Exercise objective »
Somewhere below are a line with "J3 pin 1: N007 -> COM" and a later line with "D8: schottky 1N5817". Output exactly those lines and all lines between them.
──────── Dataset content
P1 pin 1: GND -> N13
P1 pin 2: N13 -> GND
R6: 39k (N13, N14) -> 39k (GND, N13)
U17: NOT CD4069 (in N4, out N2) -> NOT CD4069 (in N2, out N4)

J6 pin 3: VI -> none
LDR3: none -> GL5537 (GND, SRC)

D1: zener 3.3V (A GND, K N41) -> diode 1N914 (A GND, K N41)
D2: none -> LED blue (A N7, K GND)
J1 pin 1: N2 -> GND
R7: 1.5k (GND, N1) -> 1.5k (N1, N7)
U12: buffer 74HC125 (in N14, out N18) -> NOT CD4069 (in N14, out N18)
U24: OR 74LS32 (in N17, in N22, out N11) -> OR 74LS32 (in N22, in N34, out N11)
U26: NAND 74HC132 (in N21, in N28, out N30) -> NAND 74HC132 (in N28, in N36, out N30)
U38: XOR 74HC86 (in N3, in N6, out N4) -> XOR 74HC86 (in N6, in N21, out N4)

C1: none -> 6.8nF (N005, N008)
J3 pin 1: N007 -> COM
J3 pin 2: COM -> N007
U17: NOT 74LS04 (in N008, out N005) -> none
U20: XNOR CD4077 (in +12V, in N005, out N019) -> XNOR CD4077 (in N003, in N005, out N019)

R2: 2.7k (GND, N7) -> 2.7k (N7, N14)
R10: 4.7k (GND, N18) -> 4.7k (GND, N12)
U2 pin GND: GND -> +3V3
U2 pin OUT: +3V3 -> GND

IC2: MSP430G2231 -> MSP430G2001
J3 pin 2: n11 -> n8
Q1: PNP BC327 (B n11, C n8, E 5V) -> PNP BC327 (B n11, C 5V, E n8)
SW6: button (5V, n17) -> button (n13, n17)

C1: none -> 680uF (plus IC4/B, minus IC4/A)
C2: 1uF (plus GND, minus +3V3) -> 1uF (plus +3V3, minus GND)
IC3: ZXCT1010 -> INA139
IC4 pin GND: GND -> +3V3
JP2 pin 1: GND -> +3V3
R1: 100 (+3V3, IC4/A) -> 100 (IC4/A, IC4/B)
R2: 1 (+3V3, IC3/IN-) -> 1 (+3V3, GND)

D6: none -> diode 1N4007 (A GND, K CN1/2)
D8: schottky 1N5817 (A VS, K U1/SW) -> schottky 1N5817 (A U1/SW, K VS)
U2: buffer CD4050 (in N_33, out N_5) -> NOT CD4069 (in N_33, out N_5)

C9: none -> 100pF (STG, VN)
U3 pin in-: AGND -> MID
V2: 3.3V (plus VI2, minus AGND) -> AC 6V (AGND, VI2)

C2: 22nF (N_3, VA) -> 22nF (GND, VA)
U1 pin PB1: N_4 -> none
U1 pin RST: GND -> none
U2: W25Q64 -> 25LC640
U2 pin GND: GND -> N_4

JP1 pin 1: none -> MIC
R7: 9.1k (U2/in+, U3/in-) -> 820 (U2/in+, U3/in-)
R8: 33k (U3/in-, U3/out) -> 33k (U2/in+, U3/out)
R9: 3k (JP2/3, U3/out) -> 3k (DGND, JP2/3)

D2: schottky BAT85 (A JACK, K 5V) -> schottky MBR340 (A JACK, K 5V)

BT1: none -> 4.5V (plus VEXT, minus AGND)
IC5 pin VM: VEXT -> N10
────────────────
Problem solution »
J3 pin 1: N007 -> COM
J3 pin 2: COM -> N007
U17: NOT 74LS04 (in N008, out N005) -> none
U20: XNOR CD4077 (in +12V, in N005, out N019) -> XNOR CD4077 (in N003, in N005, out N019)

R2: 2.7k (GND, N7) -> 2.7k (N7, N14)
R10: 4.7k (GND, N18) -> 4.7k (GND, N12)
U2 pin GND: GND -> +3V3
U2 pin OUT: +3V3 -> GND

IC2: MSP430G2231 -> MSP430G2001
J3 pin 2: n11 -> n8
Q1: PNP BC327 (B n11, C n8, E 5V) -> PNP BC327 (B n11, C 5V, E n8)
SW6: button (5V, n17) -> button (n13, n17)

C1: none -> 680uF (plus IC4/B, minus IC4/A)
C2: 1uF (plus GND, minus +3V3) -> 1uF (plus +3V3, minus GND)
IC3: ZXCT1010 -> INA139
IC4 pin GND: GND -> +3V3
JP2 pin 1: GND -> +3V3
R1: 100 (+3V3, IC4/A) -> 100 (IC4/A, IC4/B)
R2: 1 (+3V3, IC3/IN-) -> 1 (+3V3, GND)

D6: none -> diode 1N4007 (A GND, K CN1/2)
D8: schottky 1N5817 (A VS, K U1/SW) -> schottky 1N5817 (A U1/SW, K VS)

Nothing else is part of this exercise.